▶ _REQUIRED ACTION_: Where a line of the entries holds the string "People", copy that line.

▶ _DATA SECTION_:

------------------------------

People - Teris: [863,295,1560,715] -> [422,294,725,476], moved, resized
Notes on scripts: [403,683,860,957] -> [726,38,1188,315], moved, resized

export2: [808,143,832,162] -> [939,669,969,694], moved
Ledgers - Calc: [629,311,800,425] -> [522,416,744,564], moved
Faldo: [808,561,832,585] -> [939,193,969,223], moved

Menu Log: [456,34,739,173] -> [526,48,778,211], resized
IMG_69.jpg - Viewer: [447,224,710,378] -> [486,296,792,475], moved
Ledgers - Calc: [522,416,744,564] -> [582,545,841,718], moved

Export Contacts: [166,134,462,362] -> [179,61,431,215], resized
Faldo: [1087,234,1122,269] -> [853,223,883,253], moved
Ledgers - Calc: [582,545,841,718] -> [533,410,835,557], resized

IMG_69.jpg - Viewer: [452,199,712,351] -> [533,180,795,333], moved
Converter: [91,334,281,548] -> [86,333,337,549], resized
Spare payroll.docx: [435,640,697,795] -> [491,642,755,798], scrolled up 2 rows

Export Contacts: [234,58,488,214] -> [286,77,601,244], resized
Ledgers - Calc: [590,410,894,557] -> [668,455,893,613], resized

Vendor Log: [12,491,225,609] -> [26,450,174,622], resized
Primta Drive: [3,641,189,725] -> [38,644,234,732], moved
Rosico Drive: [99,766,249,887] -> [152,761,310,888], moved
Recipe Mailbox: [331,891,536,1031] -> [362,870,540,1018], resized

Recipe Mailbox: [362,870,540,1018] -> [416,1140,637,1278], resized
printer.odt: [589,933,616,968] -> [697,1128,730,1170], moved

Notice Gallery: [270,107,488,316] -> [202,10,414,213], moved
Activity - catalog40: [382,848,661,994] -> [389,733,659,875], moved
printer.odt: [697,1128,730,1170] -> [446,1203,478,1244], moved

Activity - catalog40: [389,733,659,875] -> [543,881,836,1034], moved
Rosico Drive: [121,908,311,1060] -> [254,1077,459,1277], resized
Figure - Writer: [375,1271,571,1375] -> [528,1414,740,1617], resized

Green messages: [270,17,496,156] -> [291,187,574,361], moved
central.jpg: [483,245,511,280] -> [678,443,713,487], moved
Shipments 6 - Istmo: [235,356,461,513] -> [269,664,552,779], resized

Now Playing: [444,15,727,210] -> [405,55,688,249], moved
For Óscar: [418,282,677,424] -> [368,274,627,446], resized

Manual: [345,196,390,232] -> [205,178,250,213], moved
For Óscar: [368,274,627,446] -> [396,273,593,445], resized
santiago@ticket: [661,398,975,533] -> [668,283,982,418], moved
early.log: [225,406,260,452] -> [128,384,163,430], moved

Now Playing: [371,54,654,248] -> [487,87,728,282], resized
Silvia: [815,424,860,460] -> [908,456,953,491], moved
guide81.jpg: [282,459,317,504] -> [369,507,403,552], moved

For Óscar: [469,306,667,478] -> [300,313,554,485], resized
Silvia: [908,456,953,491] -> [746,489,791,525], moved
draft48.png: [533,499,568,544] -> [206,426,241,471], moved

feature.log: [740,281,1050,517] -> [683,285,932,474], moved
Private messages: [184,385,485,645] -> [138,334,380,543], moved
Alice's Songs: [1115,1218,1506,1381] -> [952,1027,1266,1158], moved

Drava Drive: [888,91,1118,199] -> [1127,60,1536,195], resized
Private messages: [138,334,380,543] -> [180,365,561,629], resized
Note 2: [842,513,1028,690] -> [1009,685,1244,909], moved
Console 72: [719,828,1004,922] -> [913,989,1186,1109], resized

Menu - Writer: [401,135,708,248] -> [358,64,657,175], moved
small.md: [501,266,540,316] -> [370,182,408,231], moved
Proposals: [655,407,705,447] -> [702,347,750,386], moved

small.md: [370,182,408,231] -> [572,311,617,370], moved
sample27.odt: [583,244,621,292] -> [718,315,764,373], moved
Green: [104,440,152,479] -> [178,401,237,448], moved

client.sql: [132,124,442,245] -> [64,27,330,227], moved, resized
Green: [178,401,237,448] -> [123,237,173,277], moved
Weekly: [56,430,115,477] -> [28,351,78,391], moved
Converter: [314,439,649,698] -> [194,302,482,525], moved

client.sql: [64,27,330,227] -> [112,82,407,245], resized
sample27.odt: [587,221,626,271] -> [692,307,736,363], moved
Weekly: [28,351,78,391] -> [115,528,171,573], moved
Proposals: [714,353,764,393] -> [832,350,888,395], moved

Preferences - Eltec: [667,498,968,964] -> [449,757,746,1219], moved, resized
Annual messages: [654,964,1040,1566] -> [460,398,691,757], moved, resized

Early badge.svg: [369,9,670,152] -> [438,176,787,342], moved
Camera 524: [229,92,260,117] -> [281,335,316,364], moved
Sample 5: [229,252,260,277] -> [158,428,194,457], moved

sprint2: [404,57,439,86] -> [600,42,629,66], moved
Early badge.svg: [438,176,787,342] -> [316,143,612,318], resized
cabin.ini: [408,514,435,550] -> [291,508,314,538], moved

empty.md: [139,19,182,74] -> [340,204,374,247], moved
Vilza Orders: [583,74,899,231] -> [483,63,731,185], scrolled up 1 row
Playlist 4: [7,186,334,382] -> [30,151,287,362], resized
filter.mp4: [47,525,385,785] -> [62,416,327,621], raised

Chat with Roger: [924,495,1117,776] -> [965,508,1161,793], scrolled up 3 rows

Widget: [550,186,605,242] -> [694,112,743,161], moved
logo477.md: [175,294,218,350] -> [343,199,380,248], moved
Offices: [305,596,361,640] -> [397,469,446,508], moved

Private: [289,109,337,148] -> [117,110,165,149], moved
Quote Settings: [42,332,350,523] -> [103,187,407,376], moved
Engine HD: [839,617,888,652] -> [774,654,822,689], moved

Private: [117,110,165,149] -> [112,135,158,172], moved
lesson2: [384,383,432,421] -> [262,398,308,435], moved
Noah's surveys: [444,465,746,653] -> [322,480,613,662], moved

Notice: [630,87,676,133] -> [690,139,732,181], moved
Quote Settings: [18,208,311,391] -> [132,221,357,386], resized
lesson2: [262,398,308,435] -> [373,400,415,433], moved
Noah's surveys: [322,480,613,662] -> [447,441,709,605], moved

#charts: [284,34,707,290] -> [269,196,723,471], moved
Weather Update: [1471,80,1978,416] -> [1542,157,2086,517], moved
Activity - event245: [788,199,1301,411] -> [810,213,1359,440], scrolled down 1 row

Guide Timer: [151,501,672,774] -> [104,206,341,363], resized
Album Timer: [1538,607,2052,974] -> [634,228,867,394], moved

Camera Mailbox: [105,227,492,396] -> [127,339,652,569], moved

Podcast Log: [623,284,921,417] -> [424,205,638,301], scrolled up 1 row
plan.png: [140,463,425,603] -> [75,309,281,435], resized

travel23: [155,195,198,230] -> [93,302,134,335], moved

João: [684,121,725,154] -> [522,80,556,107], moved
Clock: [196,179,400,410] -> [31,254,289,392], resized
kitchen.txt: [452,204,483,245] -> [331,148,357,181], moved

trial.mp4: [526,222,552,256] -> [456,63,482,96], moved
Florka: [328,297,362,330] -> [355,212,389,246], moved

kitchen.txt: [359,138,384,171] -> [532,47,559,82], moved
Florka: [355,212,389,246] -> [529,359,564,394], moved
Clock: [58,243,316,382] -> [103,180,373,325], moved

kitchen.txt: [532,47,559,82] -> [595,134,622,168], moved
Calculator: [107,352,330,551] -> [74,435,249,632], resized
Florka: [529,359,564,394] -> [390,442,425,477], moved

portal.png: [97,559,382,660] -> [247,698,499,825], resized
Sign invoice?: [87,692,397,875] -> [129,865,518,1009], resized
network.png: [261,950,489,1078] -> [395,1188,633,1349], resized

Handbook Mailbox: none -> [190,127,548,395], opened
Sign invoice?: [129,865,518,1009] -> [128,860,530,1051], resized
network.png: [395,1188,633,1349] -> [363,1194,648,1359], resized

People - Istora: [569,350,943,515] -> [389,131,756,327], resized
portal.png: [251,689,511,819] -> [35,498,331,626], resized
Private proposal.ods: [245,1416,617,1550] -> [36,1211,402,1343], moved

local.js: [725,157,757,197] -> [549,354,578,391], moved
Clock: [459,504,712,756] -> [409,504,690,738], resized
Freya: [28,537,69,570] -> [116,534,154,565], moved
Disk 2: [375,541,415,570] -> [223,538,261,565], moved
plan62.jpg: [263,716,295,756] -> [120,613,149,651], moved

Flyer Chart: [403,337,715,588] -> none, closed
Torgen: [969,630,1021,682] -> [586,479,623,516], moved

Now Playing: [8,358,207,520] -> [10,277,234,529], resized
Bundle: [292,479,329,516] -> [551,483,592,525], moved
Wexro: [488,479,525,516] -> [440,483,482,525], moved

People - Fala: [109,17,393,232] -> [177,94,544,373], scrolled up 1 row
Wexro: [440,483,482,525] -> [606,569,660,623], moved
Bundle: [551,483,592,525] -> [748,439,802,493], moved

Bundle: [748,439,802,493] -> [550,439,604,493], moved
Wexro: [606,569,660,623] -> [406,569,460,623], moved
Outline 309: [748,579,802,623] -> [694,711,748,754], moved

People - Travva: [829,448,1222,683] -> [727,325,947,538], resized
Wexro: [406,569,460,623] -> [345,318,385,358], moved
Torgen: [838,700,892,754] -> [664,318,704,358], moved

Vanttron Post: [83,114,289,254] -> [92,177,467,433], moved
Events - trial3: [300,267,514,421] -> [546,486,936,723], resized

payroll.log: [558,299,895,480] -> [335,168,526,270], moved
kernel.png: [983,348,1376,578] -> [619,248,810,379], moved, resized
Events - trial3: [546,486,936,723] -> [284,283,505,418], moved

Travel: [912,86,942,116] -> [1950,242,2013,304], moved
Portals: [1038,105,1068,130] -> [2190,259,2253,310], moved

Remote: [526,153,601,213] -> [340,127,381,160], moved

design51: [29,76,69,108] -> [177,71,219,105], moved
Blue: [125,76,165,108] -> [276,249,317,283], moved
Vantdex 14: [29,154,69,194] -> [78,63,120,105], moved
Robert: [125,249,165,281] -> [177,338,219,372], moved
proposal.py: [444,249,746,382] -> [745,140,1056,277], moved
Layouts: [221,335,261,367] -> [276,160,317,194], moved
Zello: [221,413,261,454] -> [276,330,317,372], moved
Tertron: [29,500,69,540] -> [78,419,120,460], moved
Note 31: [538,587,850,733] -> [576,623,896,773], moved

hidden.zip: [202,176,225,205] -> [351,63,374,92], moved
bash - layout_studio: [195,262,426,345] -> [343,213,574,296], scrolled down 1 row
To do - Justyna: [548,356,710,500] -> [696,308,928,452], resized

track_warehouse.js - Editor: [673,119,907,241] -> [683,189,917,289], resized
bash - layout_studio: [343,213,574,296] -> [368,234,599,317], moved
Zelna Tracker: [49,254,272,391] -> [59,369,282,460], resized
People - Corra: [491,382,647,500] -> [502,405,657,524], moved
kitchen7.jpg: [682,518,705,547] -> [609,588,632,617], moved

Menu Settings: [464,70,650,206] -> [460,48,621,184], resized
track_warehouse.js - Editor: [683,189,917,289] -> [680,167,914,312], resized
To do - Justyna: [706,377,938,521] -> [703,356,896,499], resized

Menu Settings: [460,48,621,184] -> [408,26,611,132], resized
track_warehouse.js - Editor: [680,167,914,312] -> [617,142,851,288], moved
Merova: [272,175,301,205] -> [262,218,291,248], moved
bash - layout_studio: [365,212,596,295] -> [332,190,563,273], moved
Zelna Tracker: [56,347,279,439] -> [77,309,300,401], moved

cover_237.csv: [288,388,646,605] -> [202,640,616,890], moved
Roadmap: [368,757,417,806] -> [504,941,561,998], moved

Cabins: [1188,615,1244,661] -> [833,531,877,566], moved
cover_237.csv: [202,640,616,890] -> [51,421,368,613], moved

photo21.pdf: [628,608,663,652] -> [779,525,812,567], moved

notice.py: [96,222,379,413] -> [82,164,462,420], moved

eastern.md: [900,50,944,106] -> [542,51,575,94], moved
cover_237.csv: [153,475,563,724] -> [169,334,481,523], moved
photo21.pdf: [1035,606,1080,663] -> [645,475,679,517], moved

------------------------------

▶ _TASK ANSWER_:
People - Teris: [863,295,1560,715] -> [422,294,725,476], moved, resized
People - Istora: [569,350,943,515] -> [389,131,756,327], resized
People - Fala: [109,17,393,232] -> [177,94,544,373], scrolled up 1 row
People - Travva: [829,448,1222,683] -> [727,325,947,538], resized
People - Corra: [491,382,647,500] -> [502,405,657,524], moved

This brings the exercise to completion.